TASK DETAILS –
Could you copy out all the lines in the material below where the word "blue" occurs?

SOURCE DATA –
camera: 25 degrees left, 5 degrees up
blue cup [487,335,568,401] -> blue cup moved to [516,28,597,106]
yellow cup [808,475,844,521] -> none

* * *

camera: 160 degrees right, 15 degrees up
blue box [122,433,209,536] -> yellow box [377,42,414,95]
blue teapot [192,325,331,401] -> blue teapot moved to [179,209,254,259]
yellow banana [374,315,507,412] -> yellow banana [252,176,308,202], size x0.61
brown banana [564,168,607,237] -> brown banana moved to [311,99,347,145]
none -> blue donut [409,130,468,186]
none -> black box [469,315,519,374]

ANSWER BOX –
blue cup [487,335,568,401] -> blue cup moved to [516,28,597,106]
blue box [122,433,209,536] -> yellow box [377,42,414,95]
blue teapot [192,325,331,401] -> blue teapot moved to [179,209,254,259]
none -> blue donut [409,130,468,186]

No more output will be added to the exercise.